◆ **TASK TO COMPLETE**
If an entry below holds a picture, leave the picture out and print the rest exactly.

[Source records]
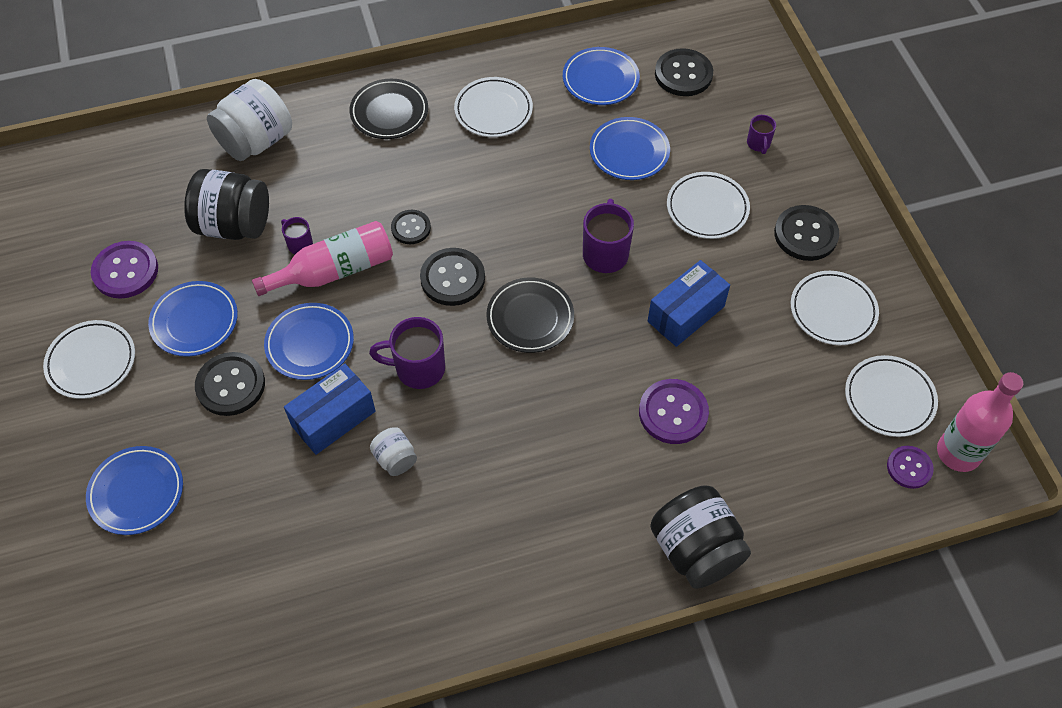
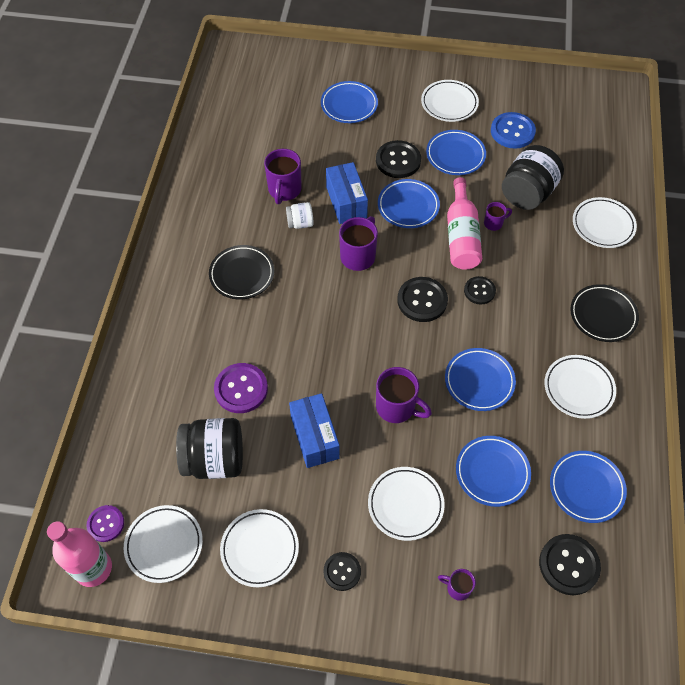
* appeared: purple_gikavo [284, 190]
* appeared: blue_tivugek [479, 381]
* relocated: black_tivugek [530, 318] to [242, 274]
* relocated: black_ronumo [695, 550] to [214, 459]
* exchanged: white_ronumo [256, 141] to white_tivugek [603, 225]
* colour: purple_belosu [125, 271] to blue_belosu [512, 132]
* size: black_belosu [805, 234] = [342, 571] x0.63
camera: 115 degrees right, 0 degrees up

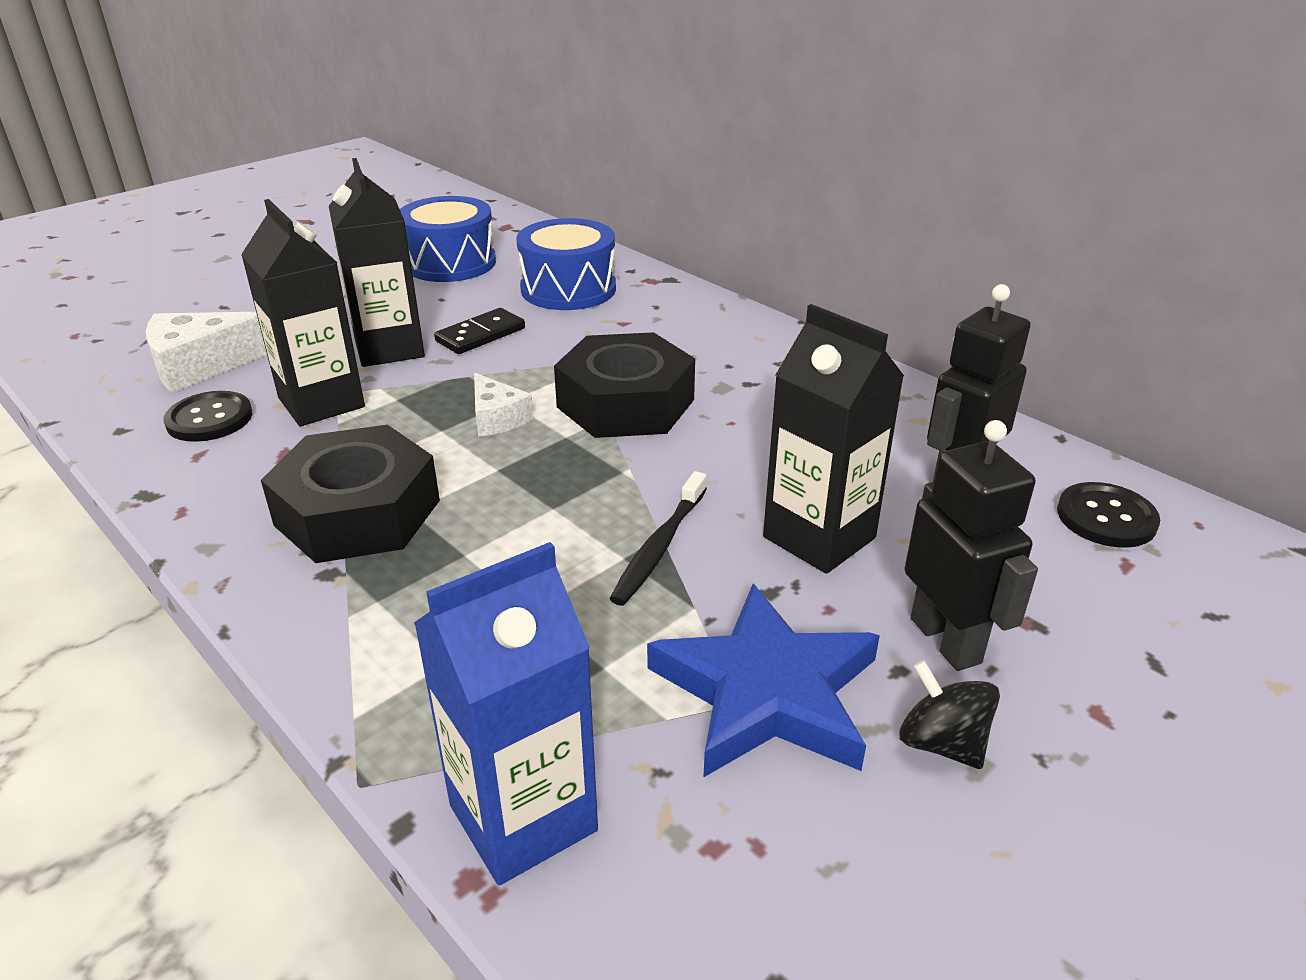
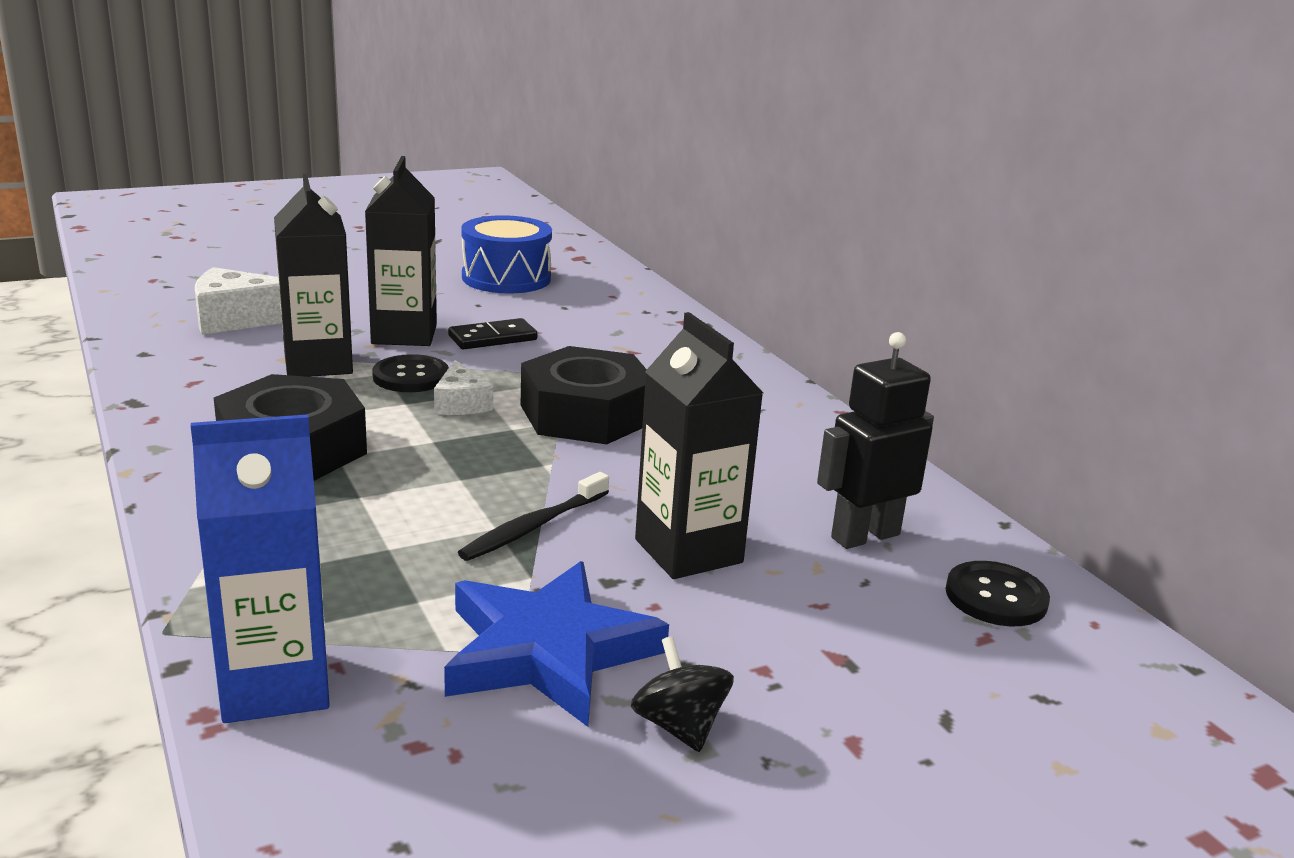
* missing: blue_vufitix [568, 289]
* missing: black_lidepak [946, 640]
* relocated: black_belosu [209, 419] to [411, 376]
camera: 15 degrees right, 10 degrees down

◆ **SOLVED EXERCISE**
* appeared: purple_gikavo [284, 190]
* appeared: blue_tivugek [479, 381]
* relocated: black_tivugek [530, 318] to [242, 274]
* relocated: black_ronumo [695, 550] to [214, 459]
* exchanged: white_ronumo [256, 141] to white_tivugek [603, 225]
* colour: purple_belosu [125, 271] to blue_belosu [512, 132]
* size: black_belosu [805, 234] = [342, 571] x0.63
camera: 115 degrees right, 0 degrees up

* missing: blue_vufitix [568, 289]
* missing: black_lidepak [946, 640]
* relocated: black_belosu [209, 419] to [411, 376]
camera: 15 degrees right, 10 degrees down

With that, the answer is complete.